# What is expected
The lines below from the one with "C4: 15nF (GND, N014) -> 15nF (5V, N014)" up to and including the one with "R4: 5.1k (5V, N022) -> none" are what you should set down, exactly and without pictures.

^^^^^^^^

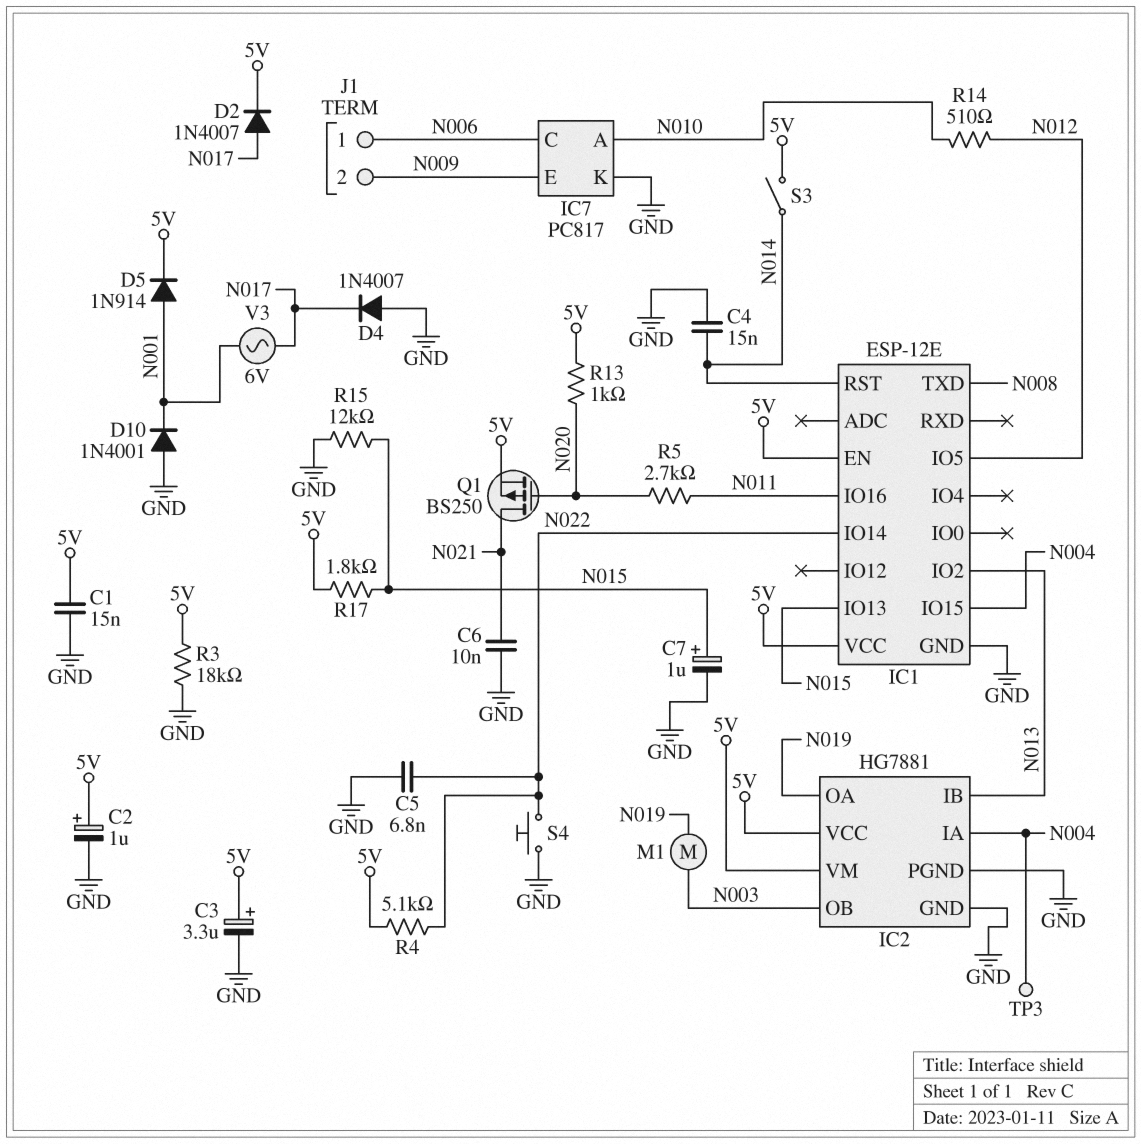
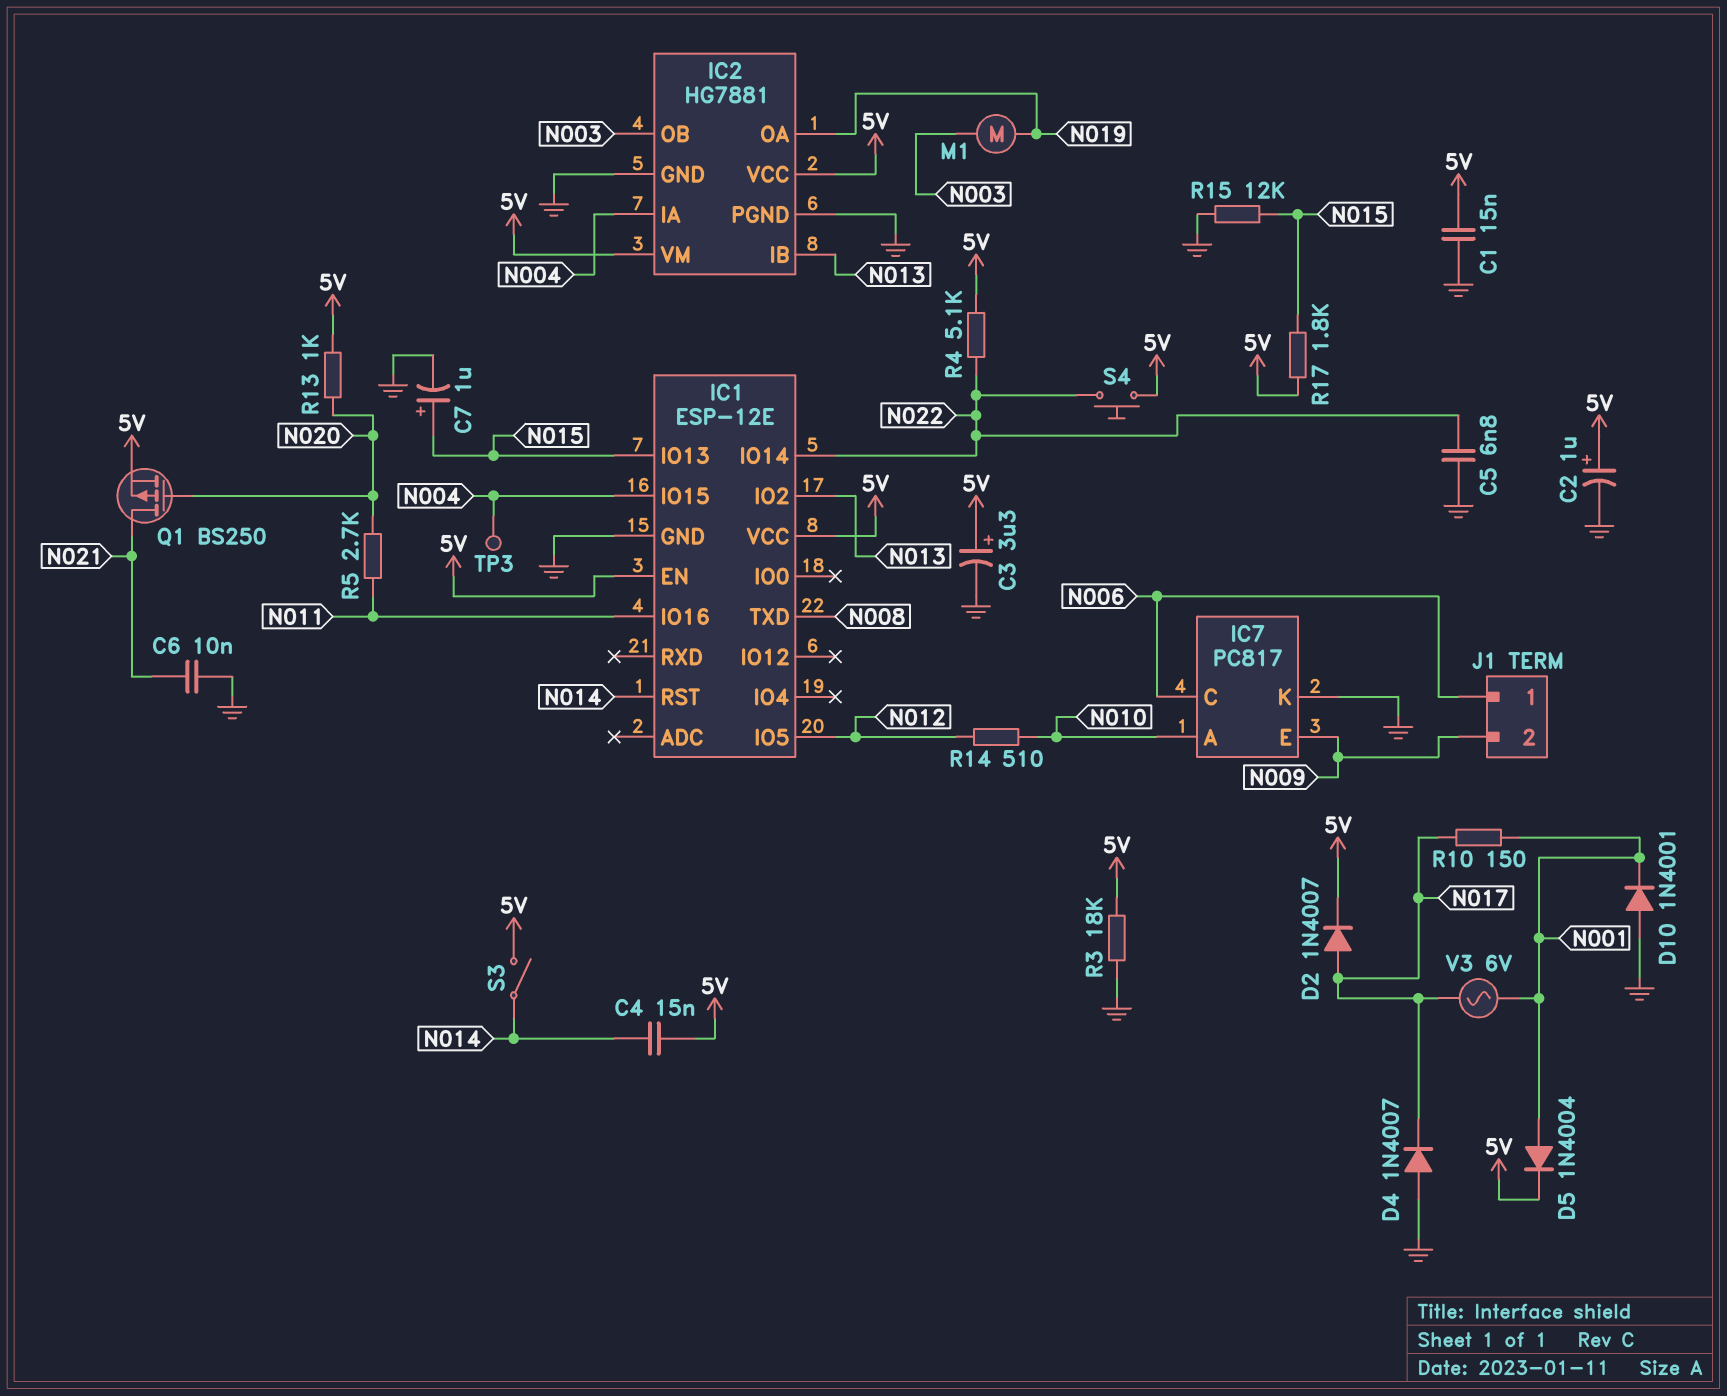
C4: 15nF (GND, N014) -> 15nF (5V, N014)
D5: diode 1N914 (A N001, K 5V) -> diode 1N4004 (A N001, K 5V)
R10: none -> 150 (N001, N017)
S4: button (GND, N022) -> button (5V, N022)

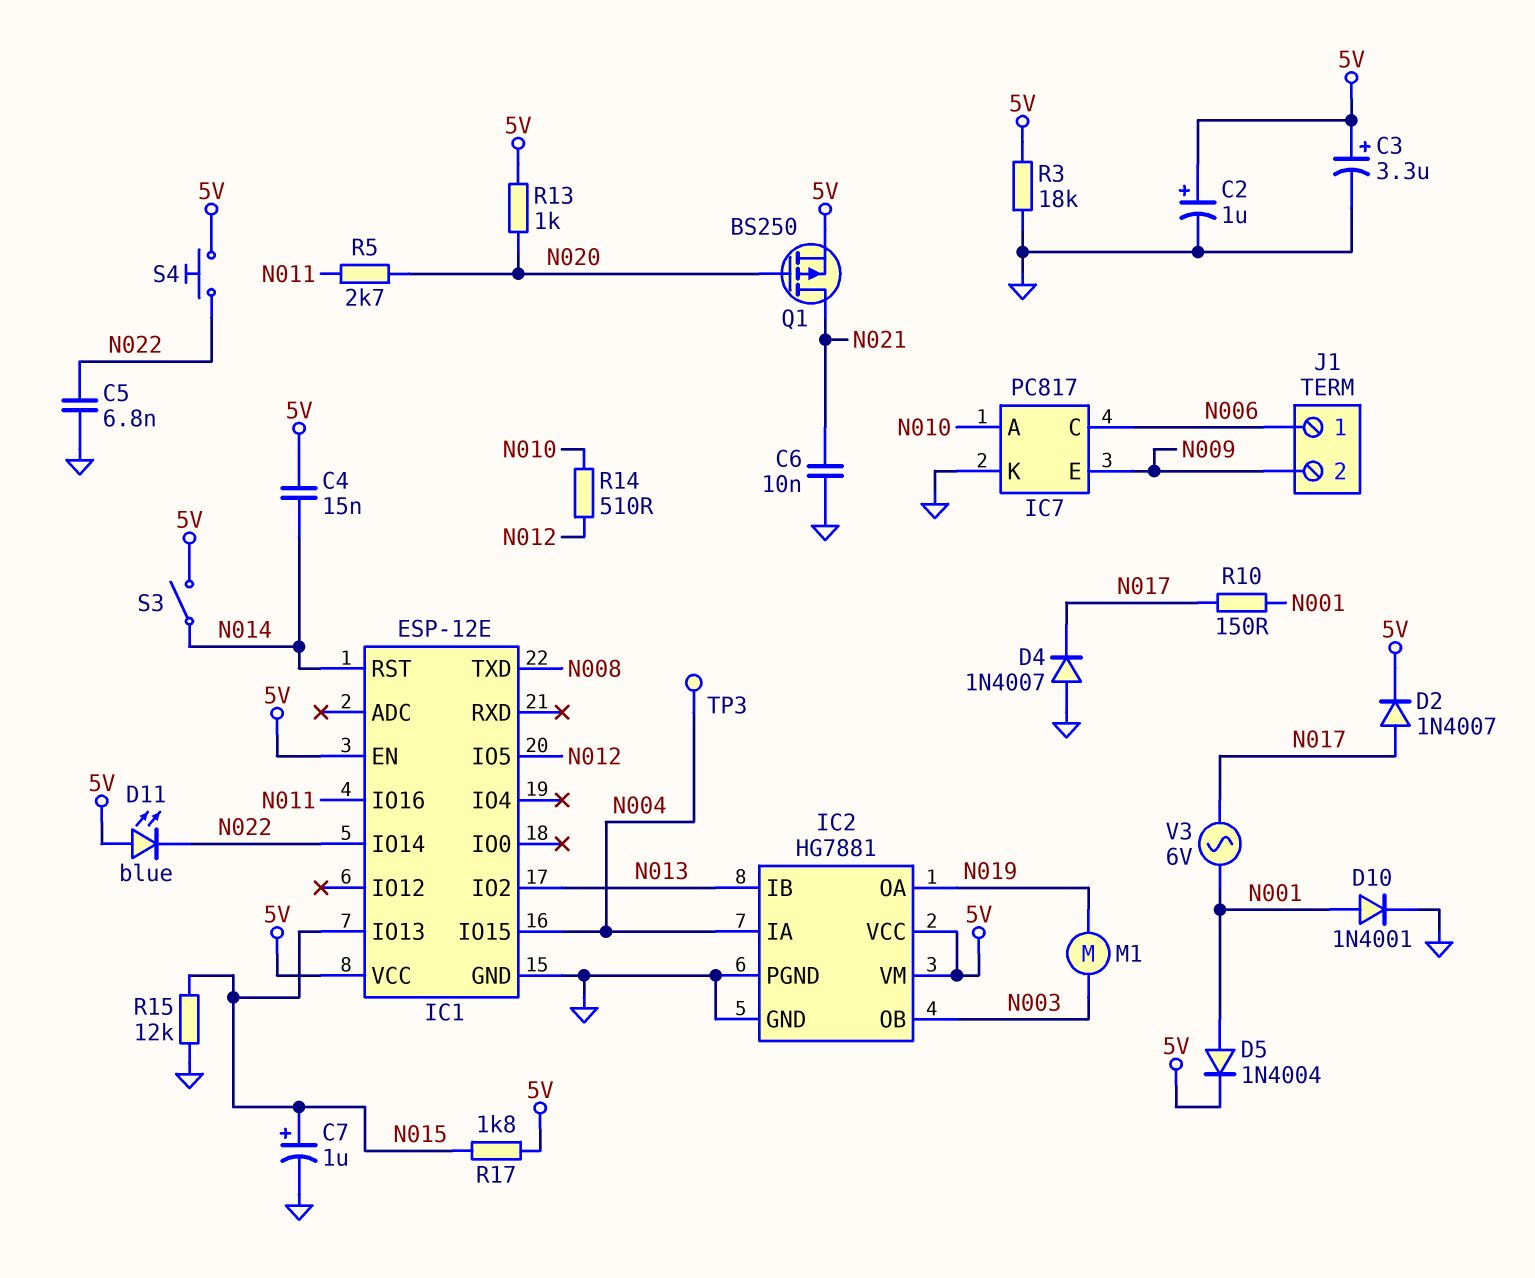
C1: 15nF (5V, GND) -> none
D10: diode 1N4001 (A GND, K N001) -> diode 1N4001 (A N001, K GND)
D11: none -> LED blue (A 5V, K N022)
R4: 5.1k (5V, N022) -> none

^^^^^^^^

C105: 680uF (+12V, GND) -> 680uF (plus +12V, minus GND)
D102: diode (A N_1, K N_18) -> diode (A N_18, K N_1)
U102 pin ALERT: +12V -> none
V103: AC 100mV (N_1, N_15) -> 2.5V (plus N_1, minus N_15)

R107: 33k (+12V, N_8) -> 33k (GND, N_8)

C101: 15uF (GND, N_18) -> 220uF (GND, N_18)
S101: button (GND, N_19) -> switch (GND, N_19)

^^^^^^^^

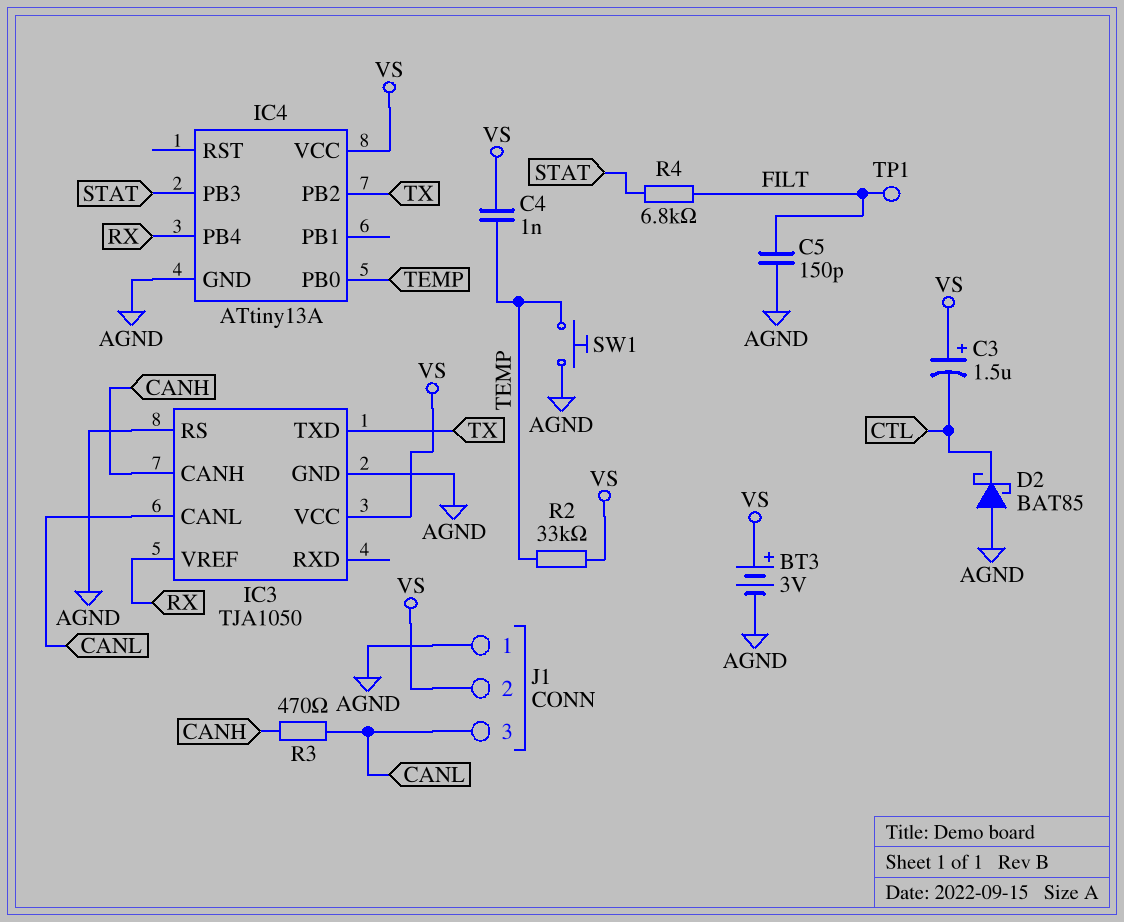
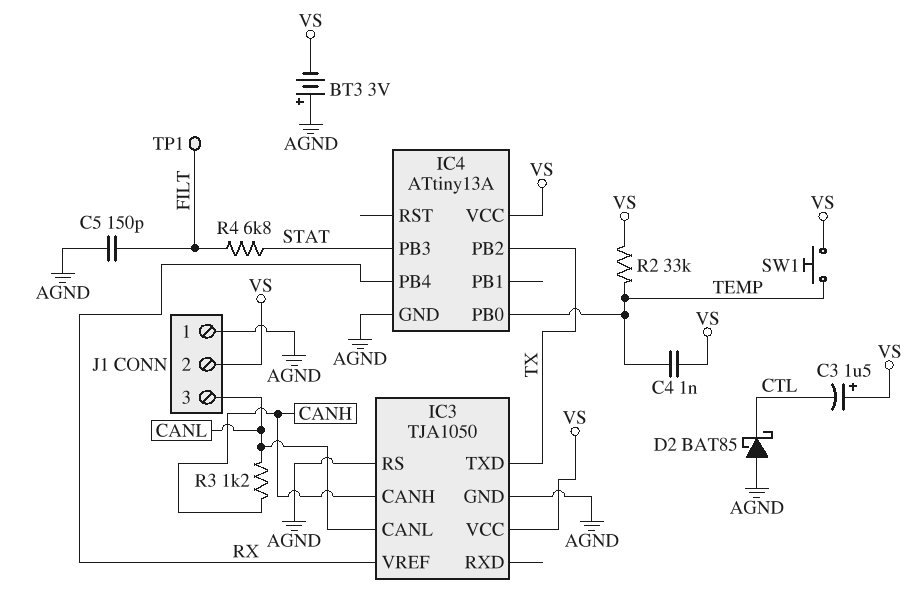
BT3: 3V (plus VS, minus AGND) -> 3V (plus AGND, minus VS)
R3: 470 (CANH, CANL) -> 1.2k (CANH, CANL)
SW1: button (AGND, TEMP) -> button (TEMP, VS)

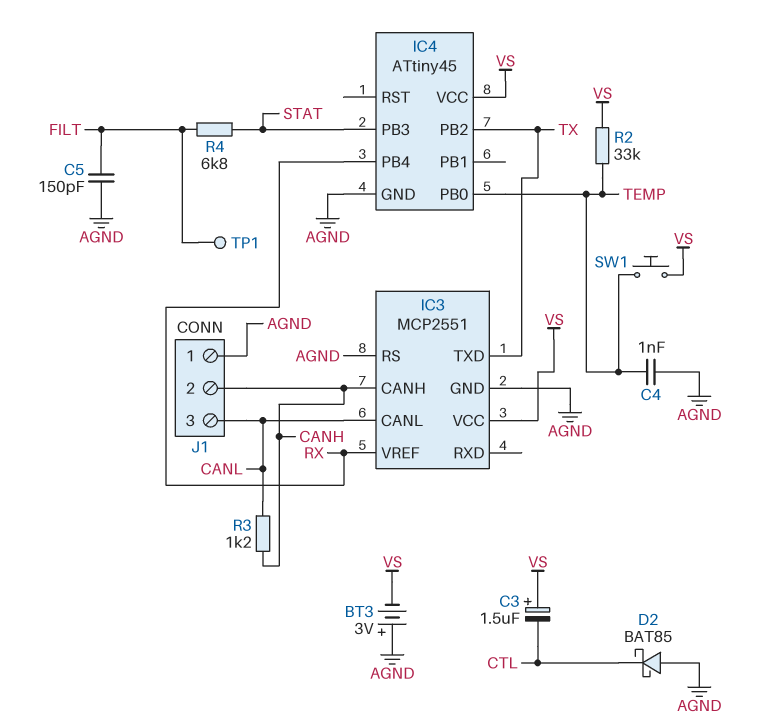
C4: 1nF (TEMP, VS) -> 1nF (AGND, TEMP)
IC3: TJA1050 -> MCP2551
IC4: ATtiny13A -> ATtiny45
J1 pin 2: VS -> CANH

^^^^^^^^

# Result for this exercise
C4: 15nF (GND, N014) -> 15nF (5V, N014)
D5: diode 1N914 (A N001, K 5V) -> diode 1N4004 (A N001, K 5V)
R10: none -> 150 (N001, N017)
S4: button (GND, N022) -> button (5V, N022)

C1: 15nF (5V, GND) -> none
D10: diode 1N4001 (A GND, K N001) -> diode 1N4001 (A N001, K GND)
D11: none -> LED blue (A 5V, K N022)
R4: 5.1k (5V, N022) -> none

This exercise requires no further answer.